*EXERCISE*. Exclude the pictures, then restate every entry below exactly.

*AVAILABLE DATA*.
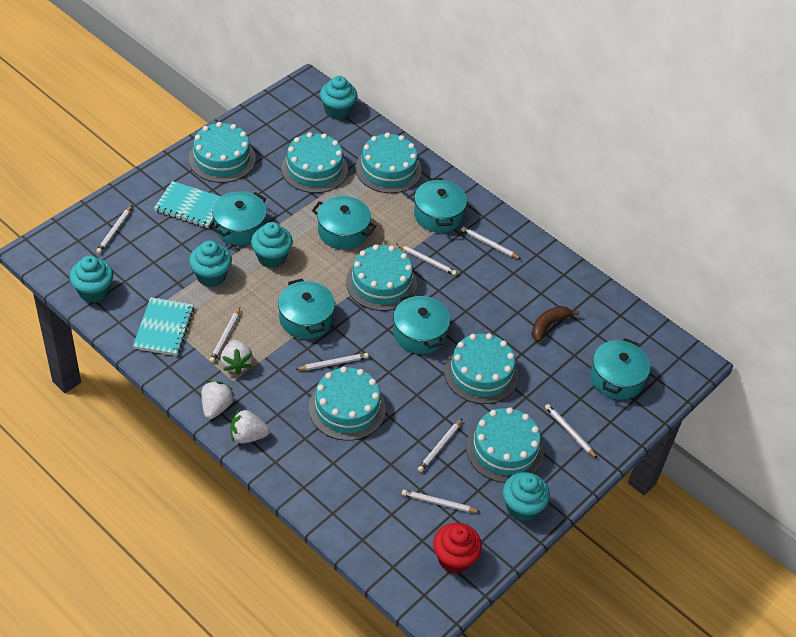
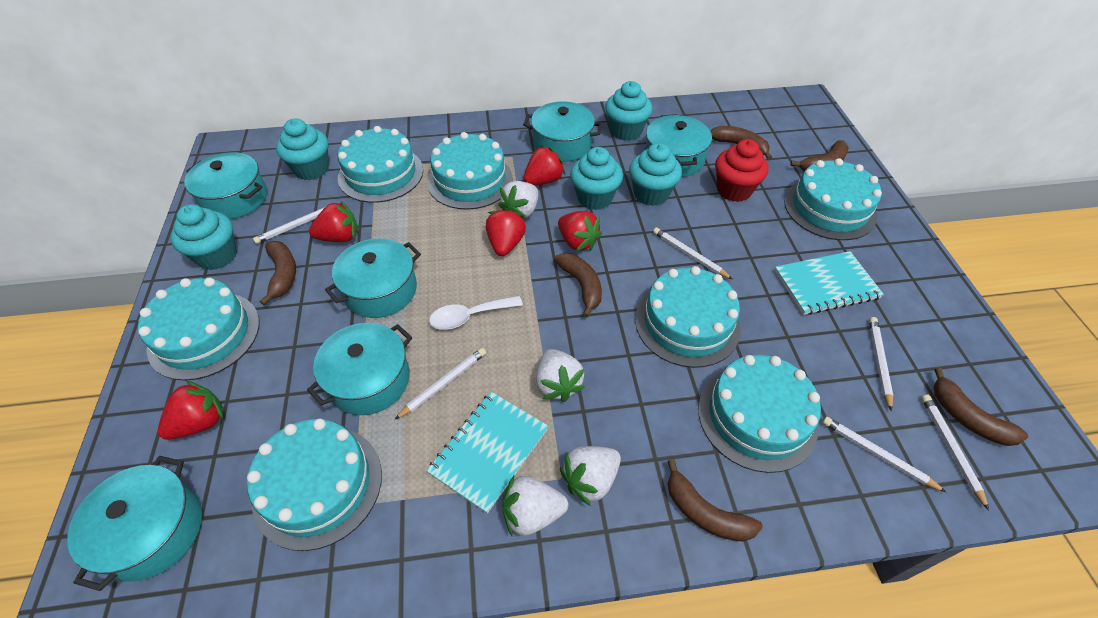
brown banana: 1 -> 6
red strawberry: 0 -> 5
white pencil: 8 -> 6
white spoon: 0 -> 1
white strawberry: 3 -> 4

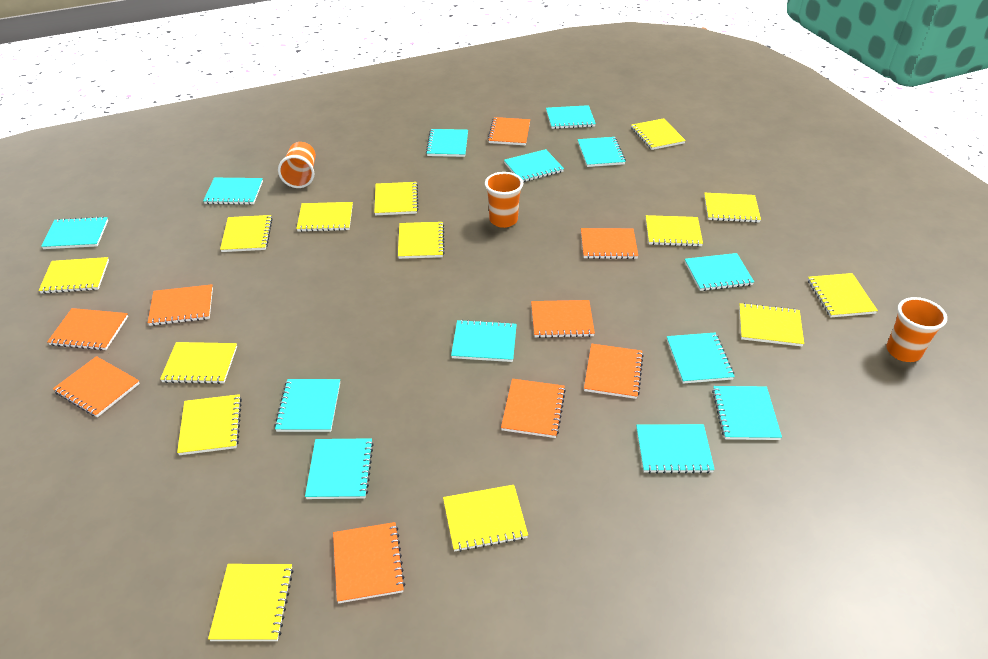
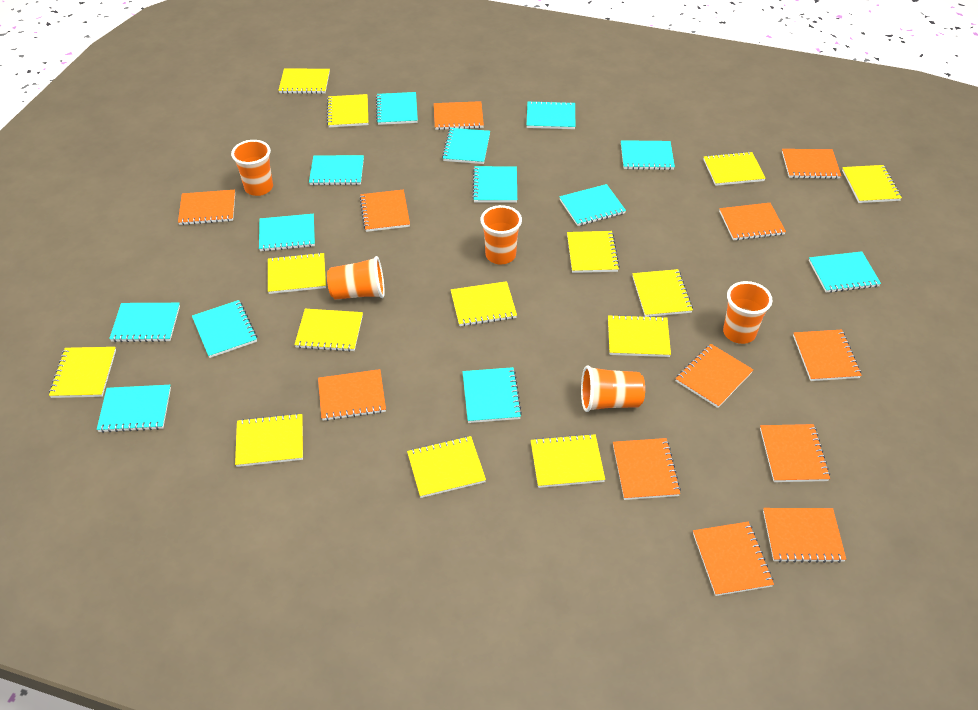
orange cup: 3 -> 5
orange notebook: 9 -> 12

*RESULT FOR THIS TASK*.
brown banana: 1 -> 6
red strawberry: 0 -> 5
white pencil: 8 -> 6
white spoon: 0 -> 1
white strawberry: 3 -> 4

orange cup: 3 -> 5
orange notebook: 9 -> 12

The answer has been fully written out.